» **Aim**
Return every line of the data that contains the string "numericTimeSignature", matching case exactly.

[begin Material]

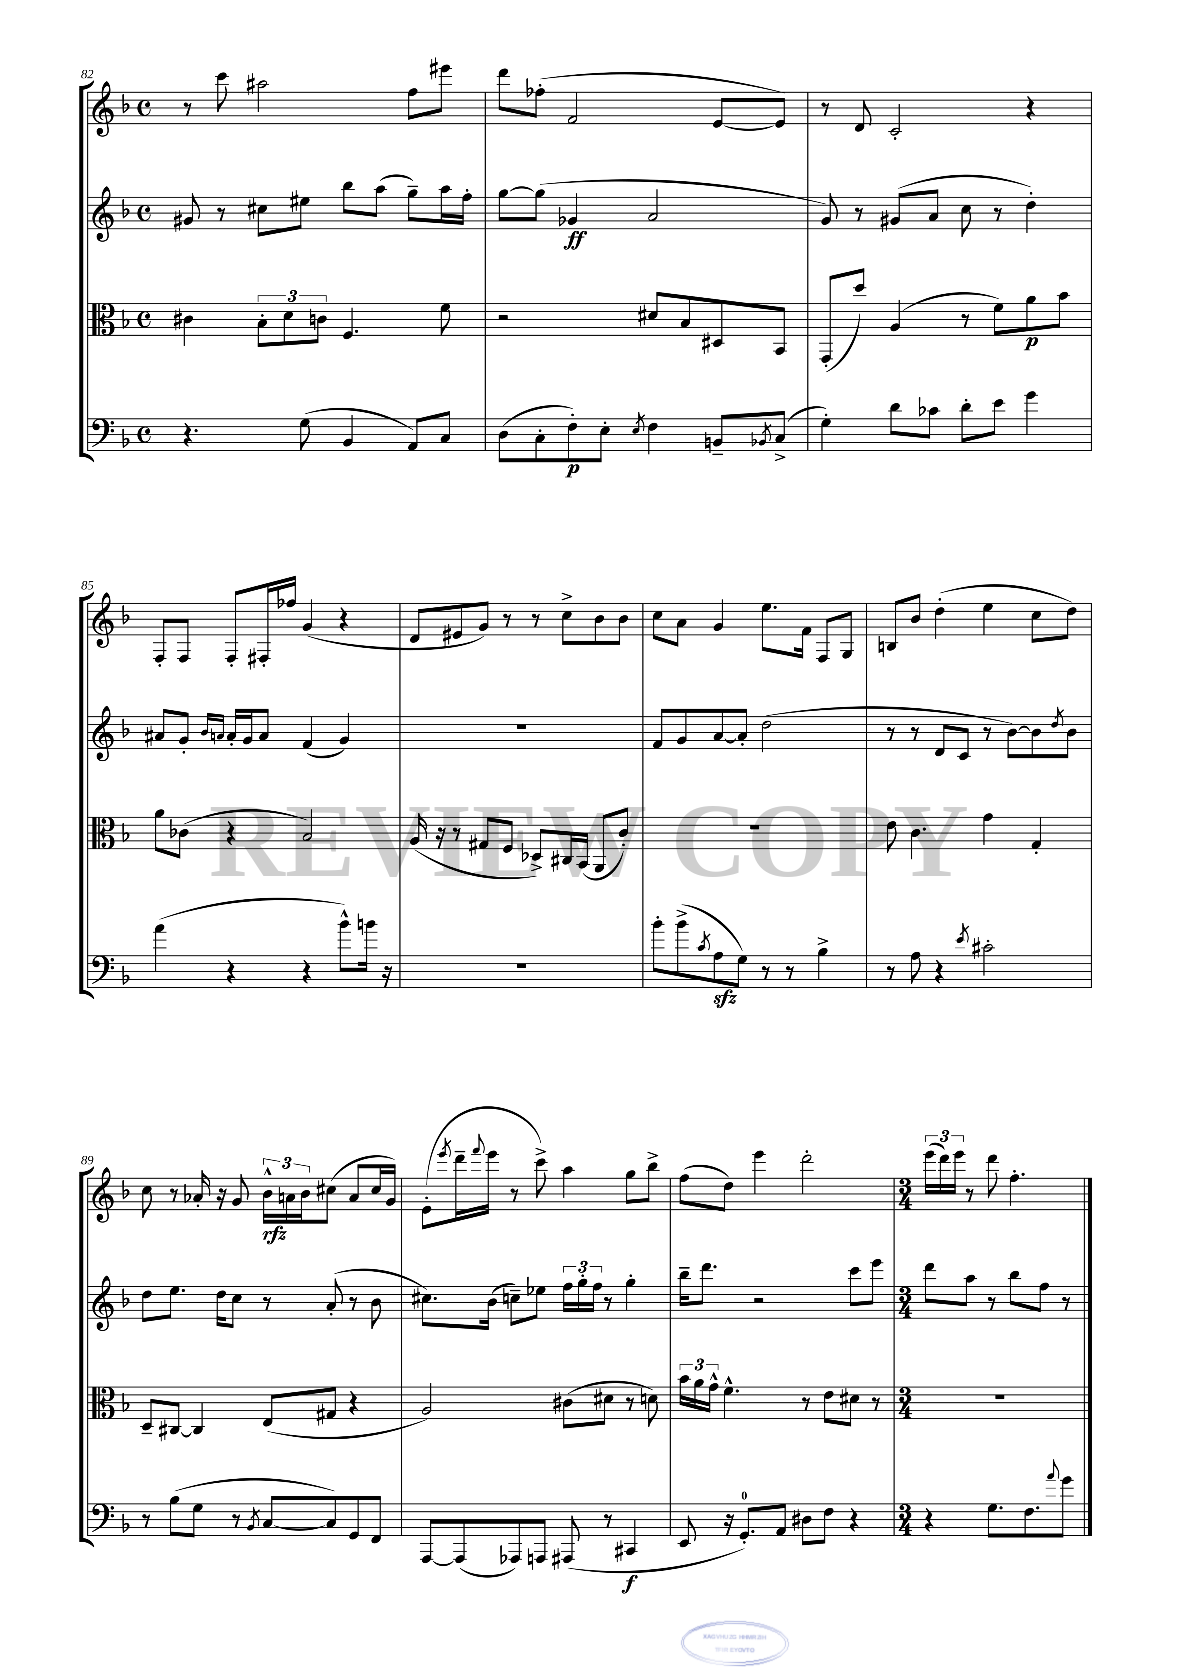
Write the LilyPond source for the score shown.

<<
\new StaffGroup <<
\new Staff = "s0" {
    \clef treble \key f \major \defaultTimeSignature \time 4/4
    r8 c'''8 ais''2 f''8 eis'''8 |
    d'''8 fes''8-.( f'2 e'8~ e'8) |
    r8 d'8 c'2-. r4 |
    f8-. f8 f8-. fis16-. fes''16 g'4( r4 |
    d'8 eis'8 g'8) r8 r8 c''8-> bes'8 bes'8 |
    c''8 a'8 g'4 e''8. f'16 f8 g8 |
    b8 bes'8 d''4-.( e''4 c''8 d''8) |
    c''8 r8 aes'16-. r16 g'8 \tuplet 3/2 { bes'16-^\rfz a'16 bes'16 } cis''8( a'8 cis''16 g'16) |
    e'8-.( \acciaccatura { e'''8 } d'''16-- \appoggiatura { f'''8 } e'''16 r8 c'''8->) a''4 g''8 bes''8-> |
    f''8( d''8) e'''4 d'''2-. |
    \numericTimeSignature \time 3/4 \tuplet 3/2 { e'''16( d'''16) e'''16 } r8 d'''8 f''4.-. \bar "|." |
}
\new Staff = "s1" {
    \clef treble \key f \major \defaultTimeSignature \time 4/4
    gis'8 r8 cis''8 eis''8 bes''8 a''8( g''8--) a''16 f''16-. |
    g''8~ g''8( ges'4\ff a'2 |
    g'8) r8 gis'8( a'8 c''8 r8 d''4-.) |
    ais'8 g'8-. \grace { bes'16 a'16 } a'16-. g'16 a'8 f'4( g'4) |
    R1 |
    f'8 g'8 a'8~ a'8-. d''2( |
    r8 r8 d'8 c'8 r8 bes'8~) bes'8 \acciaccatura { d''8 } bes'8 |
    d''8 e''8. d''16 c''8 r8 a'8-.( r8 bes'8 |
    cis''8.) bes'16( c''8--) ees''8 \tuplet 3/2 { f''16 g''16-. f''16 } r8 g''4-. |
    bes''16-- d'''8. r2 c'''8 e'''8 |
    \numericTimeSignature \time 3/4 d'''8 a''8 r8 bes''8 f''8 r8 \bar "|." |
}
\new Staff = "s2" {
    \clef alto \key f \major \defaultTimeSignature \time 4/4
    cis'4 \tuplet 3/2 { bes8-. d'8 c'8 } f4. f'8 |
    r2 dis'8 bes8 dis8 bes,8 |
    g,8-.( d''8) a4( r8 f'8) a'8\p bes'8 |
    a'8 ces'8( r4 bes2) |
    a16( r16 r8 gis8 f8 des8->) cis16 bes,16( a,8 c'8-.) |
    R1 |
    e'8 c'4. g'4 g4-. |
    d8-- cis8~ cis4 e8( gis8 r4 |
    a2) cis'8( dis'8 r8 d'8) |
    \tuplet 3/2 { bes'16 a'16 g'16-^ } f'4.-^ r8 e'8 dis'8 r8 |
    \numericTimeSignature \time 3/4 R2. \bar "|." |
}
\new Staff = "s3" {
    \clef bass \key f \major \defaultTimeSignature \time 4/4
    r4. g8( bes,4 a,8) c8 |
    d8( c8-. f8-.\p) e8-. \acciaccatura { e8 } f4 b,8-- \acciaccatura { bes,8 } c8->( |
    g4-.) d'8 ces'8 d'8-. e'8 g'4 |
    a'4( r4 r4 bes'8-^) b'16 r16 |
    R1 |
    bes'8-. bes'8->( \acciaccatura { c'8 } a8\sfz g8) r8 r8 bes4-> |
    r8 a8 r4 \acciaccatura { e'8 } cis'2-. |
    r8 bes8( g8 r8 \acciaccatura { bes,8 } c8~ c8) g,8 f,8 |
    a,,8~ a,,8( aes,,8) a,,8 ais,,8( r8 cis,4\f |
    e,8 r16 g,8.-0-.) a,8 dis8 f8 r4 |
    \numericTimeSignature \time 3/4 r4 g8. f8. \appoggiatura { a'8 } g'8 \bar "|." |
}
>>
>>
\layout { \context { \Score currentBarNumber = #82 } }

[end Material]

» **The answer**
    \numericTimeSignature \time 3/4 \tuplet 3/2 { e'''16( d'''16) e'''16 } r8 d'''8 f''4.-. \bar "|." |
    \numericTimeSignature \time 3/4 d'''8 a''8 r8 bes''8 f''8 r8 \bar "|." |
    \numericTimeSignature \time 3/4 R2. \bar "|." |
    \numericTimeSignature \time 3/4 r4 g8. f8. \appoggiatura { a'8 } g'8 \bar "|." |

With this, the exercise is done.